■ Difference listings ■
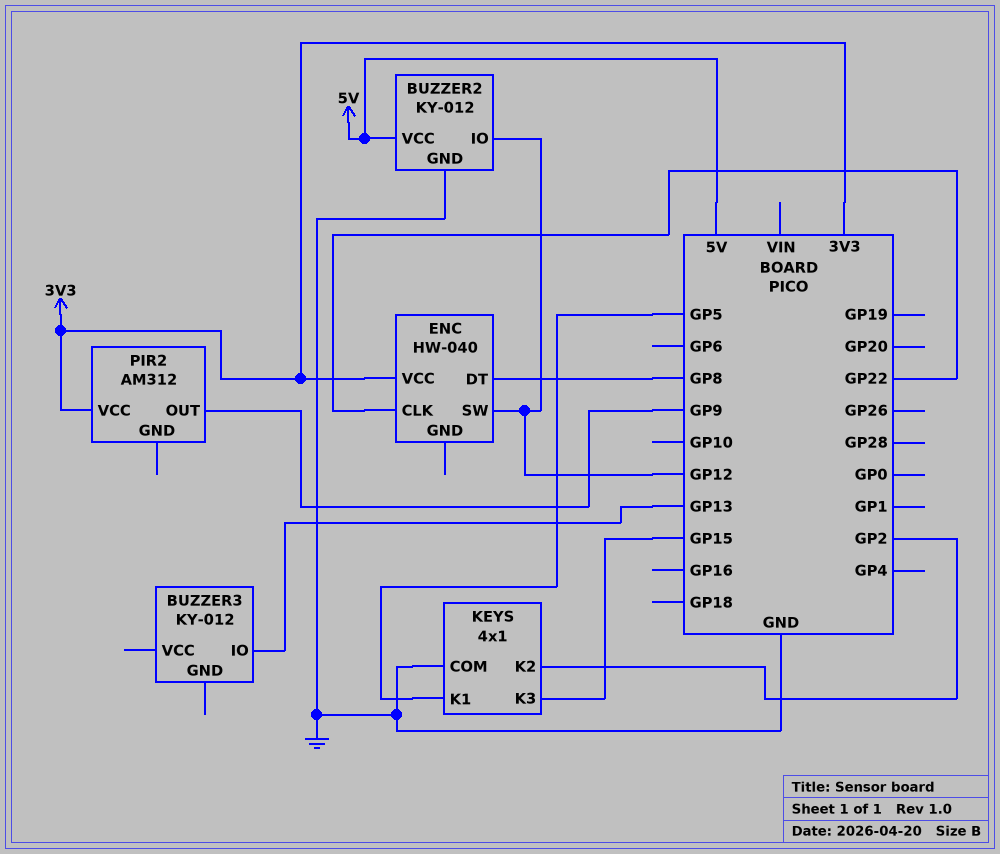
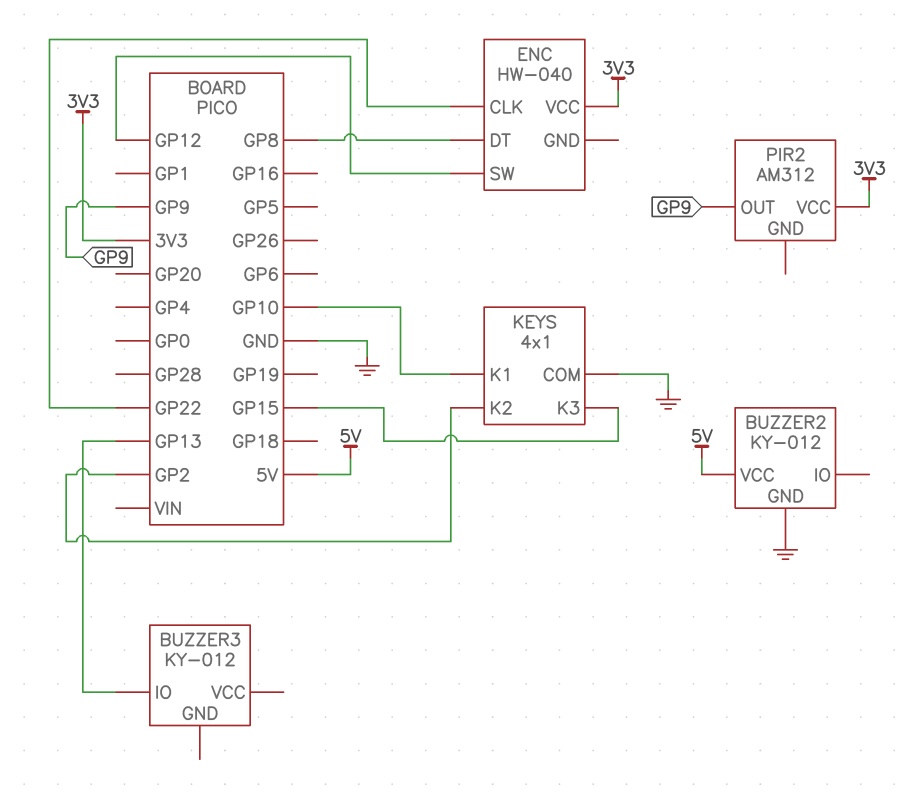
BUZZER2 pin IO: GP12 -> none
KEYS pin K1: GP5 -> GP10

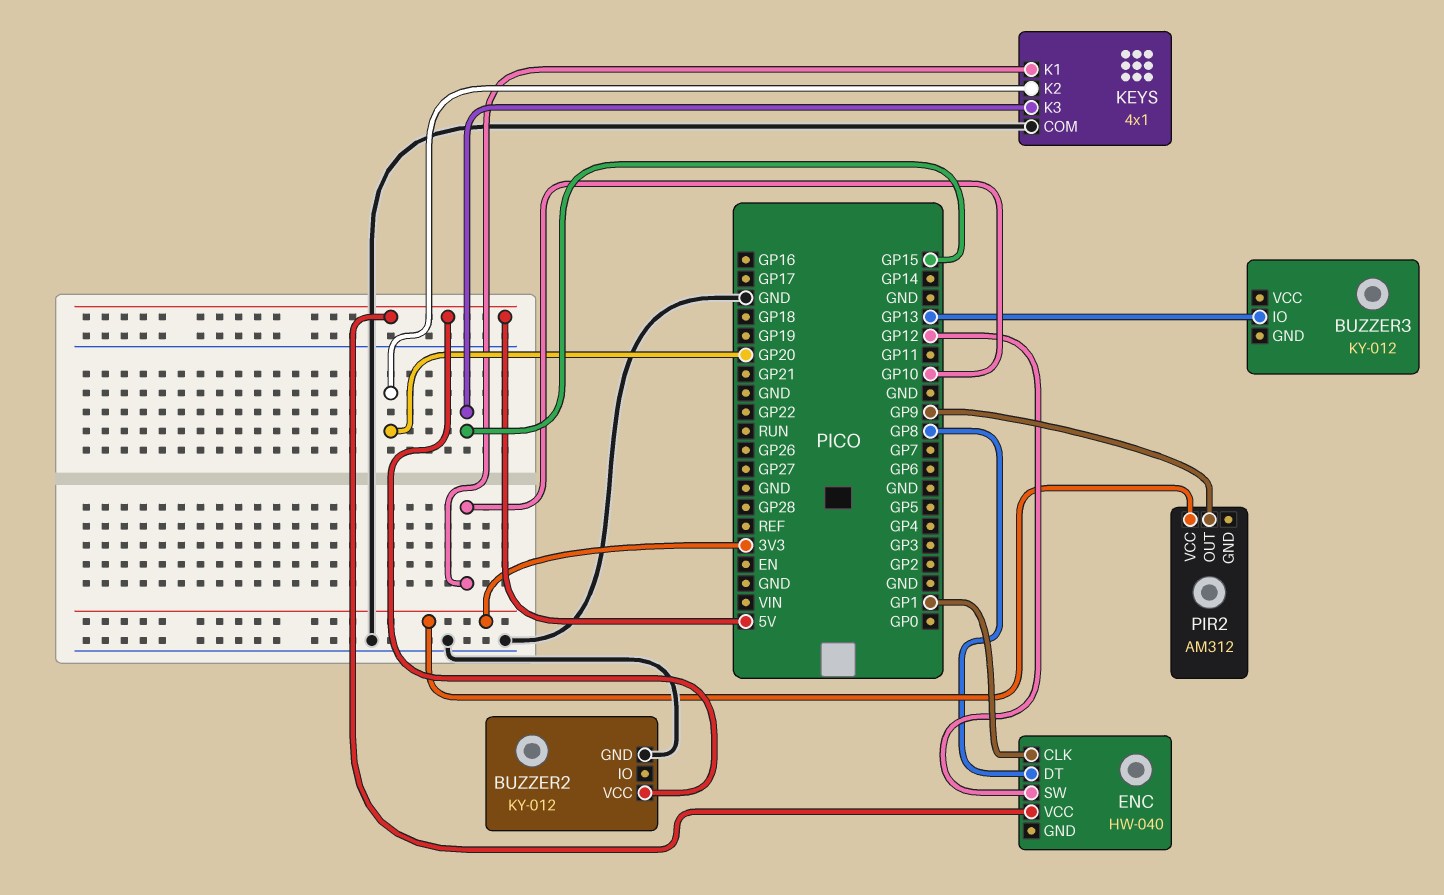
ENC pin CLK: GP22 -> GP1
ENC pin VCC: 3V3 -> 5V
KEYS pin K2: GP2 -> GP20

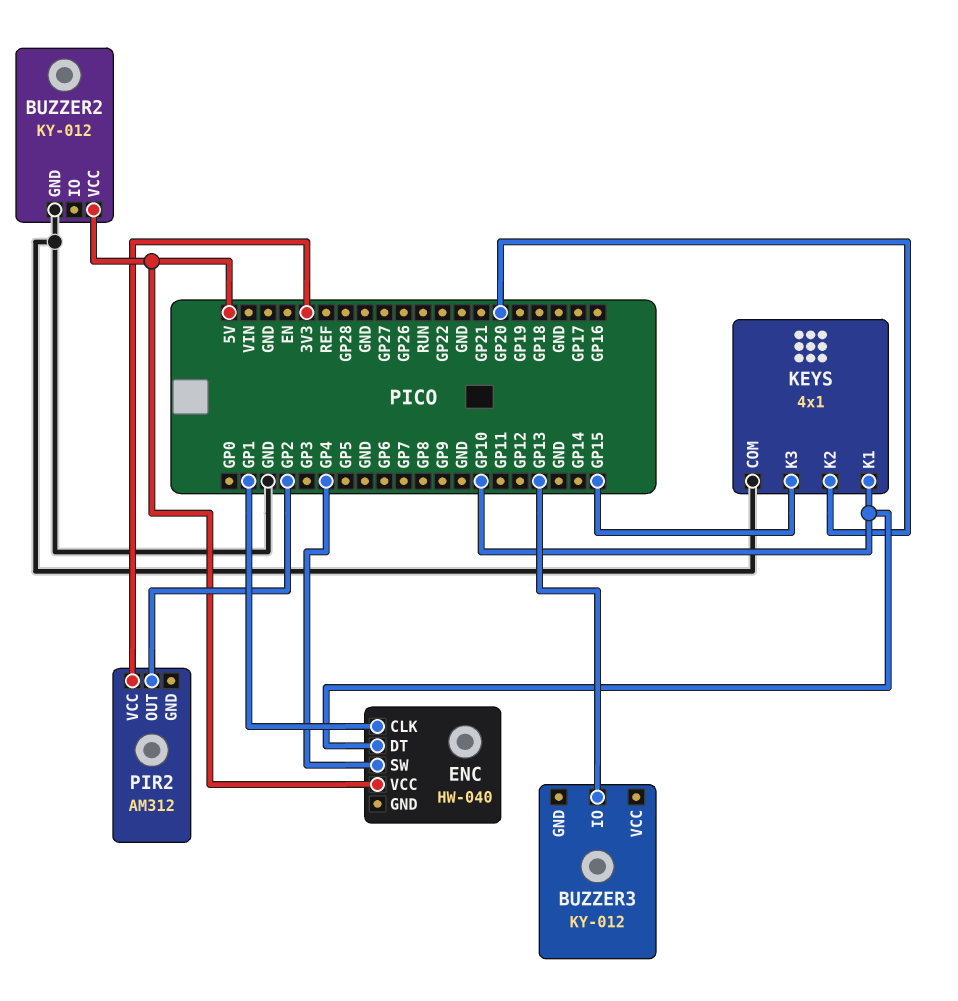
ENC pin DT: GP8 -> GP10
ENC pin SW: GP12 -> GP4
PIR2 pin OUT: GP9 -> GP2

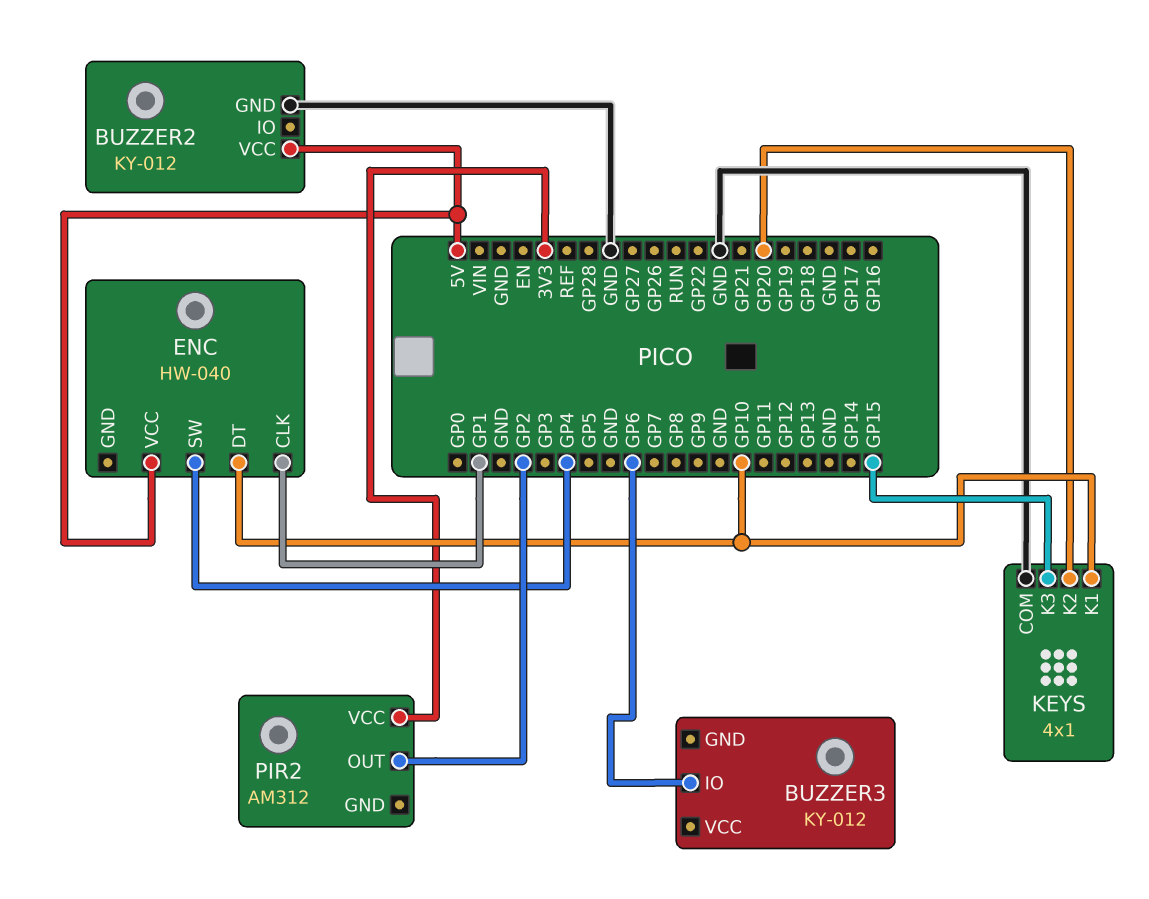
BUZZER3 pin IO: GP13 -> GP6

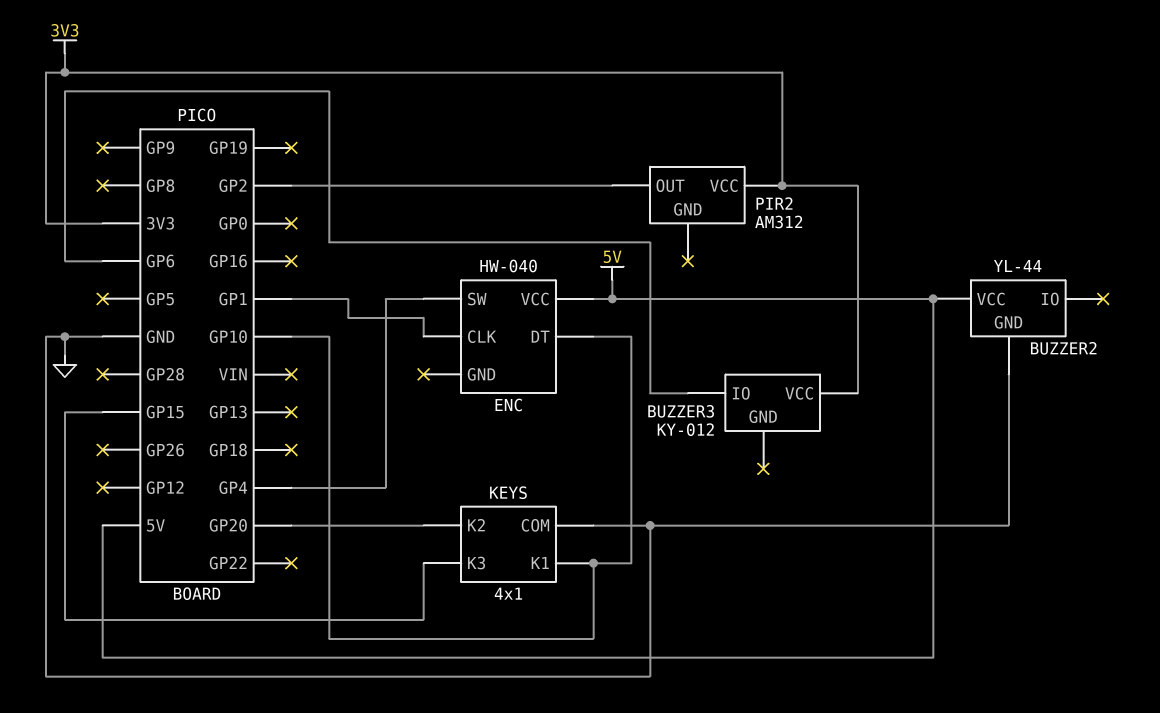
BUZZER2: KY-012 -> YL-44
BUZZER3 pin VCC: none -> 3V3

■ TRY IT ■
Report the total of lines above containing the string "KEYS", and write nothing besides it.

■ EXERCISE SOLUTION ■
2